# Problem to work on
Your answer must restate the listing below word for word and contain no images.

# Task input
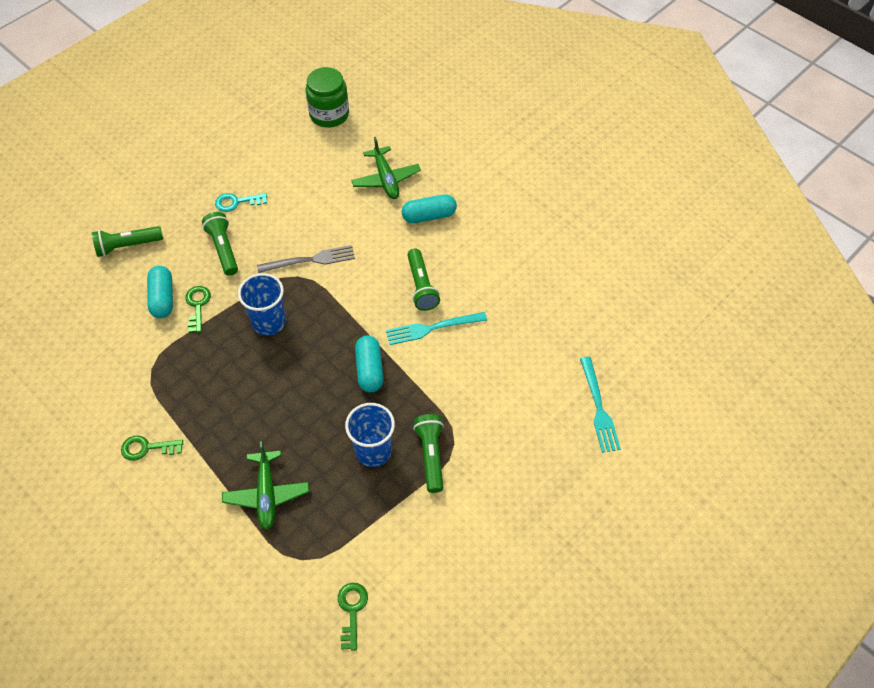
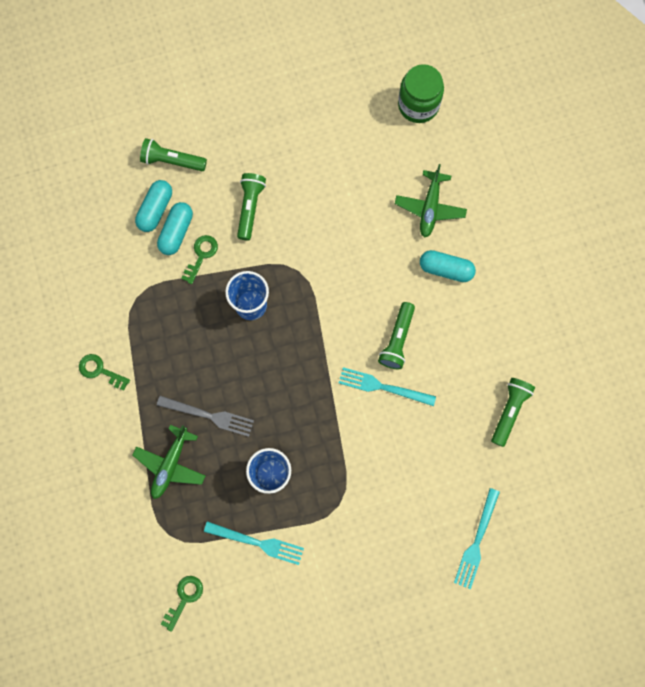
camera: 30 degrees right, 20 degrees up
(237, 202) = (286, 163): turquoise key -> none
(311, 260) = (318, 260): grey fork -> grey fork (210, 416)
(369, 370) = (309, 398): turquoise capsule -> turquoise capsule (155, 209)
(397, 517) = (258, 543): none -> turquoise fork
(431, 455) = (314, 505): green flashlight -> green flashlight (509, 411)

# Exercise response
camera: 30 degrees right, 20 degrees up
(237, 202) = (286, 163): turquoise key -> none
(311, 260) = (318, 260): grey fork -> grey fork (210, 416)
(369, 370) = (309, 398): turquoise capsule -> turquoise capsule (155, 209)
(397, 517) = (258, 543): none -> turquoise fork
(431, 455) = (314, 505): green flashlight -> green flashlight (509, 411)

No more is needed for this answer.